Activity
Below are some records. How many of their lines contain the string "move"? Give the number only.

··· Data to process ···

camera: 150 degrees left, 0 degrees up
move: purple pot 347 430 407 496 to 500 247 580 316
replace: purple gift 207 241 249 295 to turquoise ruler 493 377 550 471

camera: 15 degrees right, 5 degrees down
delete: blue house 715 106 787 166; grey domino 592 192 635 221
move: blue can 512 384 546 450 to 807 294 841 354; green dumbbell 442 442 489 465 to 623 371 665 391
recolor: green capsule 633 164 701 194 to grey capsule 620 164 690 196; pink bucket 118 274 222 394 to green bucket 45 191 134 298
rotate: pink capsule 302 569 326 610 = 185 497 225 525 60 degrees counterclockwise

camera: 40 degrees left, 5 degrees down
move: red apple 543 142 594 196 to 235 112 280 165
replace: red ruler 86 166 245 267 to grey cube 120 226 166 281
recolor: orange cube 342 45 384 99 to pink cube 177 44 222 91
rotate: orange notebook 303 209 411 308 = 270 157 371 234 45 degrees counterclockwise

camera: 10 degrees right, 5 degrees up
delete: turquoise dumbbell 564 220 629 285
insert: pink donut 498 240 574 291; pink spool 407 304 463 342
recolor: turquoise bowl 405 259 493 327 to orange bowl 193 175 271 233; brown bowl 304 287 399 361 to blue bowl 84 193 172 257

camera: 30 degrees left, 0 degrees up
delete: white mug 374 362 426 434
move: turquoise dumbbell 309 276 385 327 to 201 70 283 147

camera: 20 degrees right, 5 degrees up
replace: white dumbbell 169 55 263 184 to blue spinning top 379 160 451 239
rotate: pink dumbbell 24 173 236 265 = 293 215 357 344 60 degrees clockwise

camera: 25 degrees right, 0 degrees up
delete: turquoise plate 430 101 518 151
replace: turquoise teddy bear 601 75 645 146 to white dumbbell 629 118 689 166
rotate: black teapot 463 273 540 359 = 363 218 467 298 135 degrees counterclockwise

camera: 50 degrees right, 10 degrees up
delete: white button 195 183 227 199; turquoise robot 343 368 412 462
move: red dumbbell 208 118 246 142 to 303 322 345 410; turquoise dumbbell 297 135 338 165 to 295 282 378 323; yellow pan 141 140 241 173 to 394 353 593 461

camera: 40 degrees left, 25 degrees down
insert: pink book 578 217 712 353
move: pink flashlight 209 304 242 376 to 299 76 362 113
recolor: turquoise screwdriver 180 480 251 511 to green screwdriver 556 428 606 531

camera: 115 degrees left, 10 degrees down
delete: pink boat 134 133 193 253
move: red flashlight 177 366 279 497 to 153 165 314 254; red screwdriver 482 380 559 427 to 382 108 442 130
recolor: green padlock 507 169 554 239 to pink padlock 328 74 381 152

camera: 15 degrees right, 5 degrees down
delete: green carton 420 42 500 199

···

Output for this exercise
7